# EXERCISE DETAILS
Your answer is to be the exact text of the lines from the one containing "blue circle: (113, 171) -> (183, 334), moved" through the final line of the entries, restated in full, with pictures omitted.

----------------------------------------

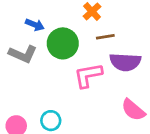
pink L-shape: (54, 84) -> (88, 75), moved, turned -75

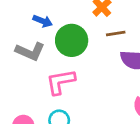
pink L-shape: (88, 75) -> (61, 82), moved

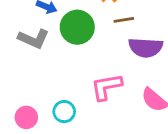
pink L-shape: (61, 82) -> (106, 87), moved

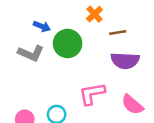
brown line: (124, 20) -> (118, 32), moved

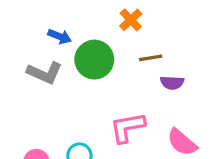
brown line: (118, 32) -> (151, 58), moved
purple semicircle: (125, 61) -> (172, 83), size x0.6

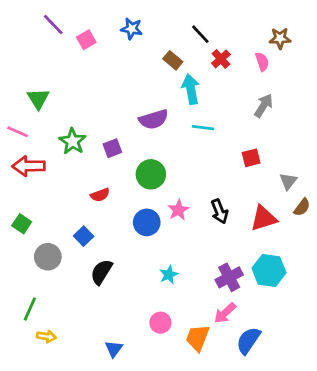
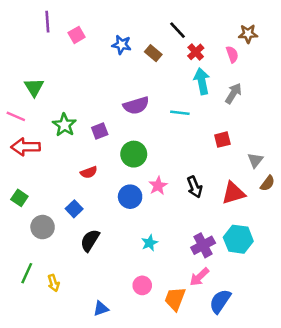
purple line: (53, 25) -> (47, 22), turned 40
blue star: (132, 29) -> (122, 45), moved
cyan arrow: (191, 89) -> (202, 81), moved
yellow arrow: (46, 336) -> (53, 283), moved, turned 63
blue triangle: (114, 349) -> (101, 308), turned 35

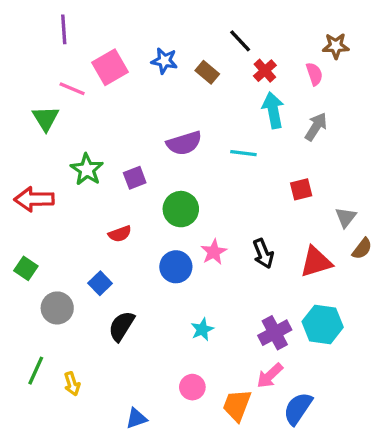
pink square: (77, 35) -> (110, 67), moved, size x1.5
pink line: (16, 116) -> (72, 89), moved

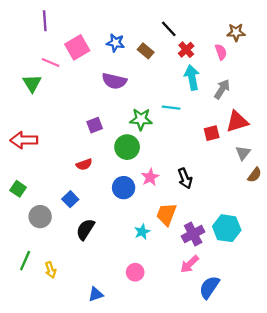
purple semicircle: (184, 143) -> (114, 81), moved, turned 30
green star: (87, 170) -> (141, 119), moved, turned -30
red triangle: (316, 262) -> (237, 122), moved
orange trapezoid: (237, 405) -> (166, 214), moved

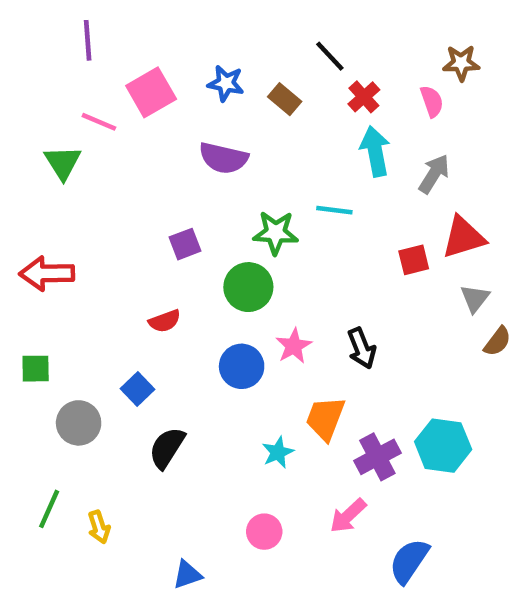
green square: (18, 189) -> (36, 369), turned -35
pink arrow: (190, 264) -> (348, 516), moved

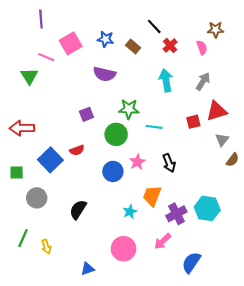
cyan arrow: (375, 151) -> (166, 80), moved
cyan line: (334, 210) -> (154, 127), moved
blue square: (137, 389) -> (50, 160), moved, size x1.6
pink circle: (264, 532) -> (124, 249), size x1.5

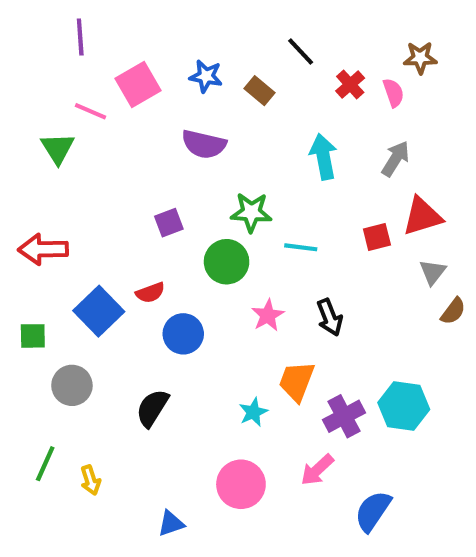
red cross: (170, 45) -> (350, 84), moved
blue circle: (113, 171) -> (183, 334), moved

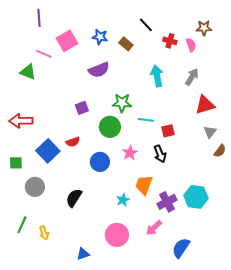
red cross: (350, 84) -> (170, 41), turned -32
purple semicircle: (204, 144) -> (99, 70), turned -35
green triangle: (58, 148) -> (28, 72), turned -36
red square: (377, 237) -> (168, 131), moved
blue circle: (183, 334) -> (100, 162), moved

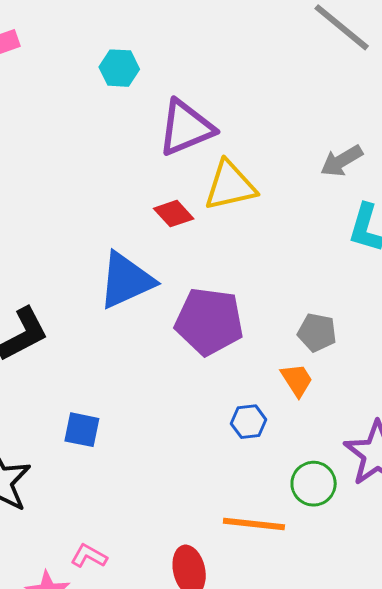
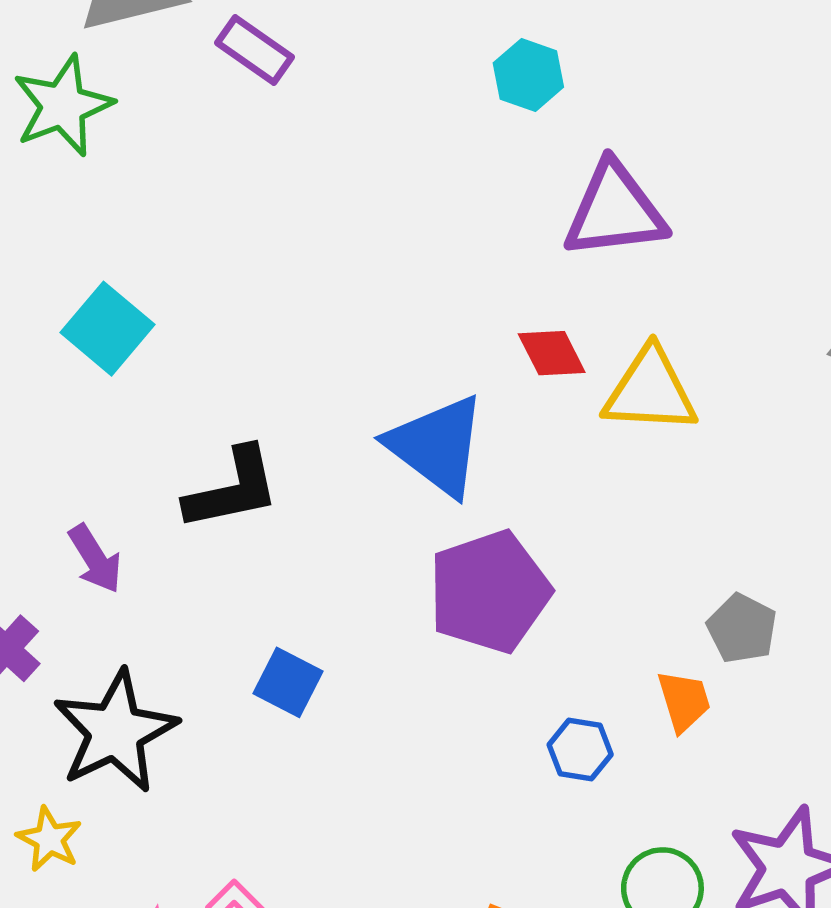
yellow triangle: (230, 186) -> (650, 391), moved
blue triangle: (126, 280) -> (437, 446), turned 46
purple pentagon: (209, 321) -> (489, 592), moved, turned 30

----------------------------------------

# RESULT
blue circle: (113, 171) -> (183, 334), moved

red cross: (350, 84) -> (170, 41), turned -32
purple semicircle: (204, 144) -> (99, 70), turned -35
green triangle: (58, 148) -> (28, 72), turned -36
red square: (377, 237) -> (168, 131), moved
blue circle: (183, 334) -> (100, 162), moved

yellow triangle: (230, 186) -> (650, 391), moved
blue triangle: (126, 280) -> (437, 446), turned 46
purple pentagon: (209, 321) -> (489, 592), moved, turned 30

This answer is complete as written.